:: Data excerpts ::

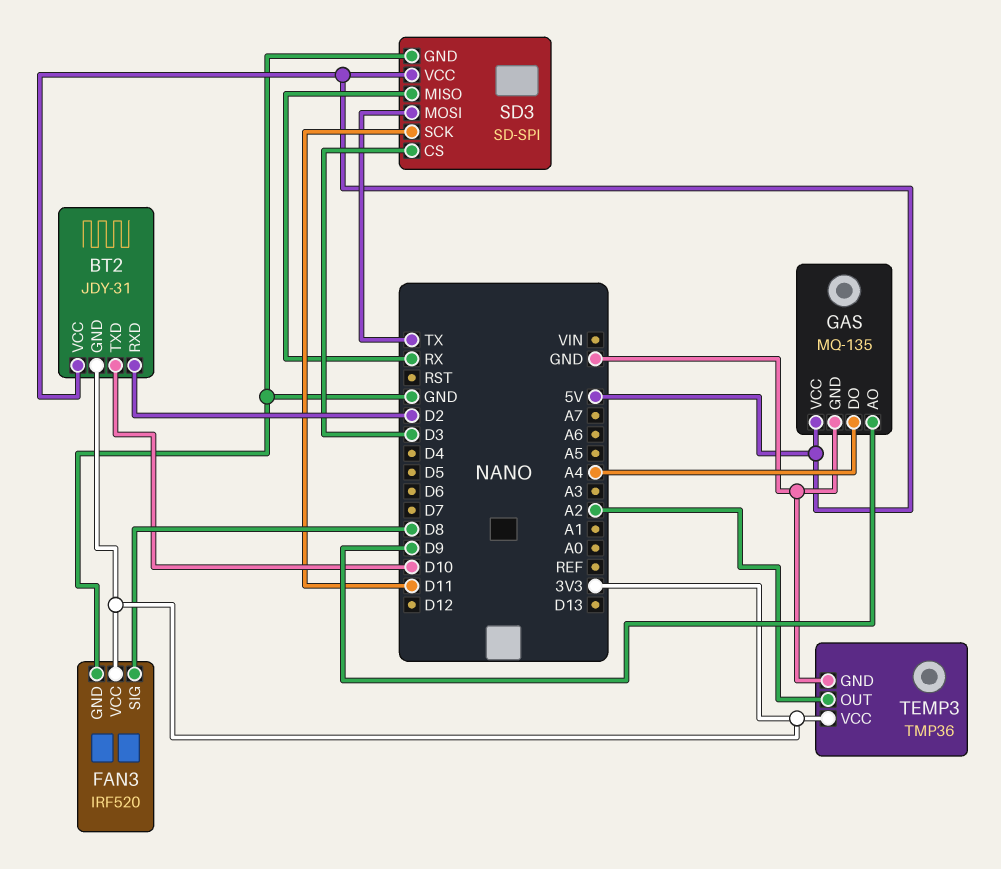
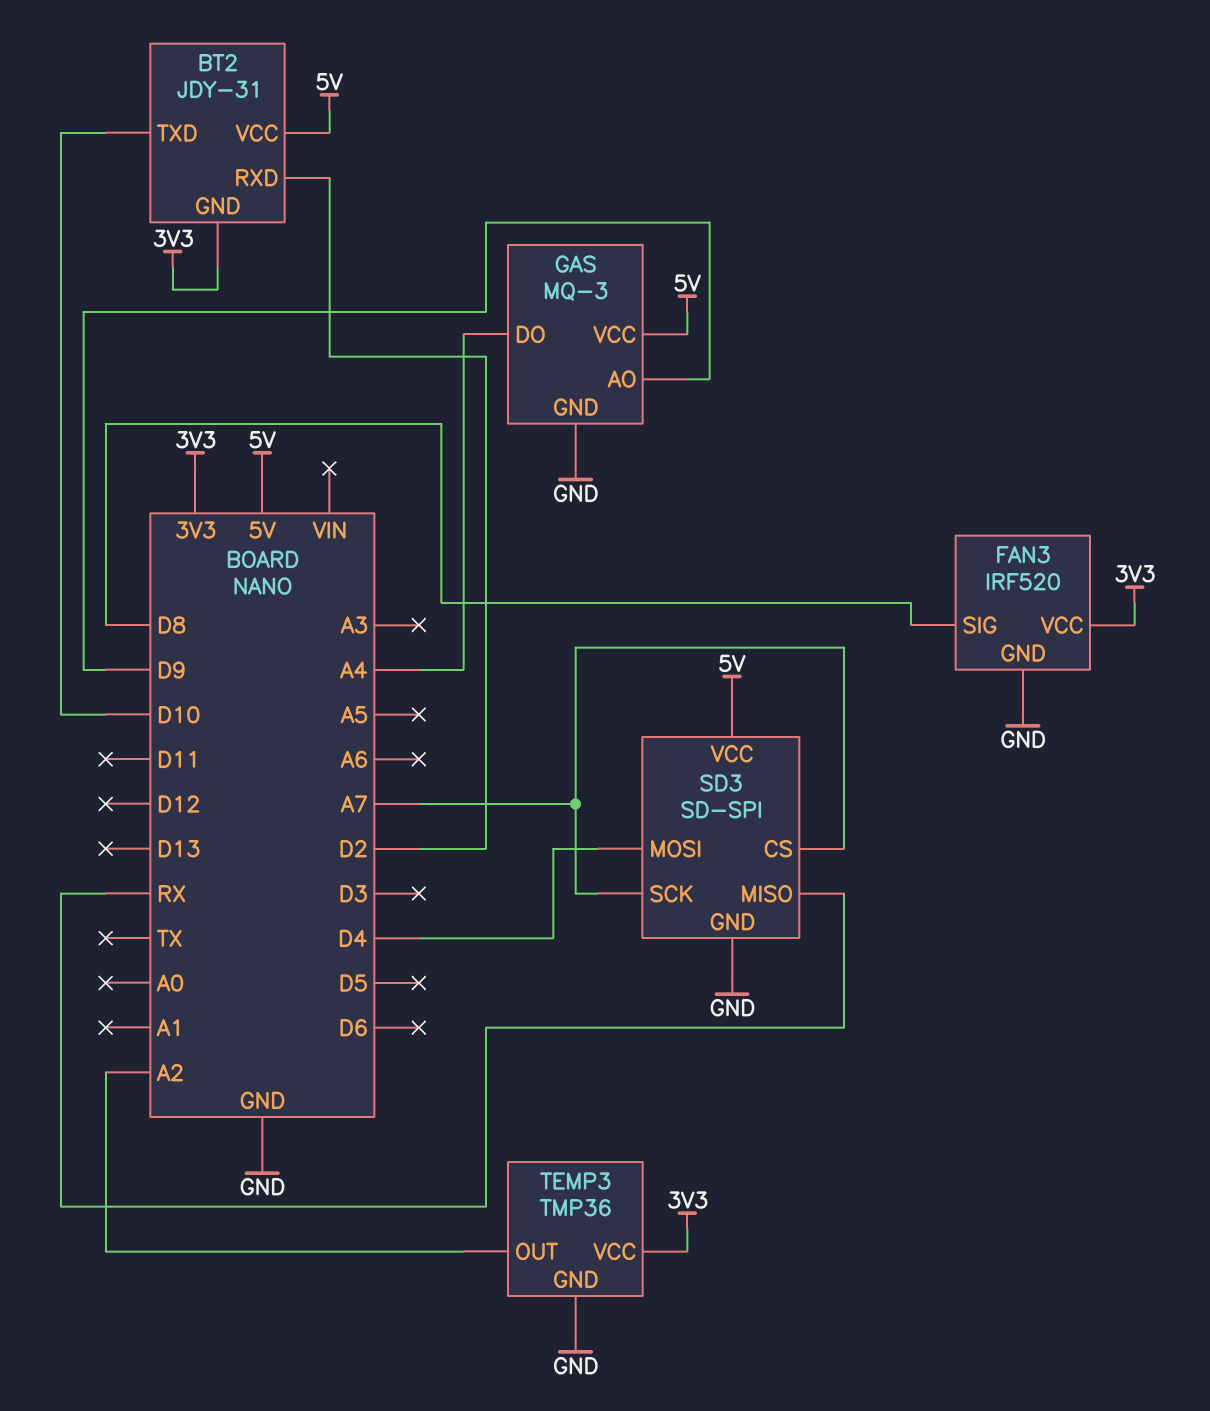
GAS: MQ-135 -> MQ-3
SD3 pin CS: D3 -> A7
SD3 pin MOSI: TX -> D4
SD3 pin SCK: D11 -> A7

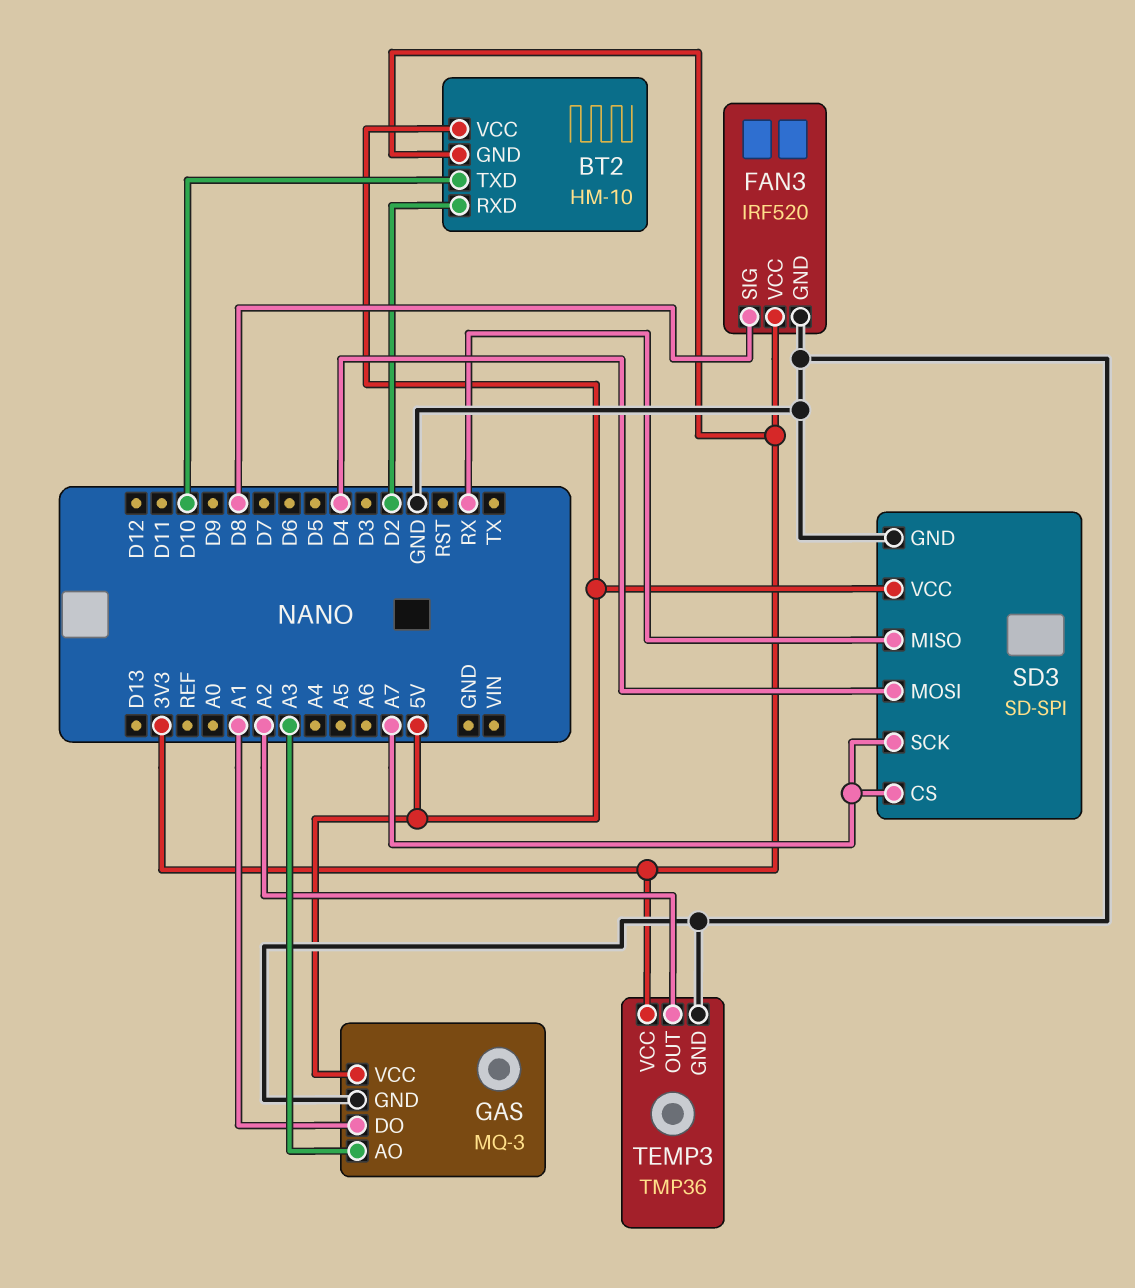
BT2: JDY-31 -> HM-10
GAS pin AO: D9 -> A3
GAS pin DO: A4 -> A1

:::

> [Exercise description]: Set every record down verbatim. No pictures belong in the copy.

> [Task solution]:
GAS: MQ-135 -> MQ-3
SD3 pin CS: D3 -> A7
SD3 pin MOSI: TX -> D4
SD3 pin SCK: D11 -> A7

BT2: JDY-31 -> HM-10
GAS pin AO: D9 -> A3
GAS pin DO: A4 -> A1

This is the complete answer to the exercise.